* What the task requires:
Wherever the line with "turquoise hammer: 4 -> 6" sits in the listing below, transcribe from it up to and including the line with "brown padlock: 2 -> 4", exactly, and leave the remaining lines out.

* Data under study:

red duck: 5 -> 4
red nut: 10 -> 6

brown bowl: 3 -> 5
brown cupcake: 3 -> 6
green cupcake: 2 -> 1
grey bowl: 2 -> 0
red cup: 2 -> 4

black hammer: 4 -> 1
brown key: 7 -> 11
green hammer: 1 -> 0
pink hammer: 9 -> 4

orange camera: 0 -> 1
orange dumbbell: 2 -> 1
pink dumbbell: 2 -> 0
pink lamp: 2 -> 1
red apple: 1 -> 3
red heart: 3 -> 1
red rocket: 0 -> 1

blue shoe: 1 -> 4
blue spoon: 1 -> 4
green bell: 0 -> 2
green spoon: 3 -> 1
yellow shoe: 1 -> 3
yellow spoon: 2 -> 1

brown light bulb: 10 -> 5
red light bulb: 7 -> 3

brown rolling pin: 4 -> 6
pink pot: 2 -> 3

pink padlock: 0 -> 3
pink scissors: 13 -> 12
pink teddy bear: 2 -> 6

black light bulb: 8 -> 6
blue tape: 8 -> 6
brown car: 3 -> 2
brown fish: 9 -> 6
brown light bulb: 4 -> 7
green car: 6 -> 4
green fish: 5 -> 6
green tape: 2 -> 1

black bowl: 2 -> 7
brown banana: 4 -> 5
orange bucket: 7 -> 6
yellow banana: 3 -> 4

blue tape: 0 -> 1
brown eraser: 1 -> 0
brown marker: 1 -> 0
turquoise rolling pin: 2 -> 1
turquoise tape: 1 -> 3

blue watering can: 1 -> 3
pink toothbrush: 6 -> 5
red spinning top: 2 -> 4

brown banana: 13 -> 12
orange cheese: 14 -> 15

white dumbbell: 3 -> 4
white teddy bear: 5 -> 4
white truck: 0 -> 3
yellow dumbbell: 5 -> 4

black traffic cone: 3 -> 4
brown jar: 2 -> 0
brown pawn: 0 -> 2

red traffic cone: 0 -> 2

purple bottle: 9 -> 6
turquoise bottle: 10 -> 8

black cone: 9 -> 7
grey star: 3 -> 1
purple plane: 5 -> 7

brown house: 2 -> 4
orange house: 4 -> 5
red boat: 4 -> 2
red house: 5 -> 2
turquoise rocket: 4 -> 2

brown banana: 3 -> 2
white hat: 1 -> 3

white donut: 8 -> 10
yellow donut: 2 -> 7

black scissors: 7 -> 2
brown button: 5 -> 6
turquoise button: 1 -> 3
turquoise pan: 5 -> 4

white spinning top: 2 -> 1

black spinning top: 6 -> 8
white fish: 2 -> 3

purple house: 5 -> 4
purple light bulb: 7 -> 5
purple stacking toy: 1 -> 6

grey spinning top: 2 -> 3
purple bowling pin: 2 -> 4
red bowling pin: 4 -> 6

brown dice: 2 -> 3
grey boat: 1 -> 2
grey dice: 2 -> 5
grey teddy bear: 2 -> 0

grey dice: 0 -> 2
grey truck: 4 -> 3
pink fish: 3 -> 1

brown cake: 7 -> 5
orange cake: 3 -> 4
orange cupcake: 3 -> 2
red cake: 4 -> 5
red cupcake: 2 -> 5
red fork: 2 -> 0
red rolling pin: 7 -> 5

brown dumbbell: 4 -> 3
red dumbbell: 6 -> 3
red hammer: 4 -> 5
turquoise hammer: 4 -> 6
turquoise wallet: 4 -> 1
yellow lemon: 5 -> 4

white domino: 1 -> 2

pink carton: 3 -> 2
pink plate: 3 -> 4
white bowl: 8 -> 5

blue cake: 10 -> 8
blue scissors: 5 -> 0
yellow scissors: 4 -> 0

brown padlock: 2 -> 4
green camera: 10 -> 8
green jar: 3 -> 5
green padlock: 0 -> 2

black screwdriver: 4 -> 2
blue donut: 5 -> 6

* Response to the exercise:
turquoise hammer: 4 -> 6
turquoise wallet: 4 -> 1
yellow lemon: 5 -> 4

white domino: 1 -> 2

pink carton: 3 -> 2
pink plate: 3 -> 4
white bowl: 8 -> 5

blue cake: 10 -> 8
blue scissors: 5 -> 0
yellow scissors: 4 -> 0

brown padlock: 2 -> 4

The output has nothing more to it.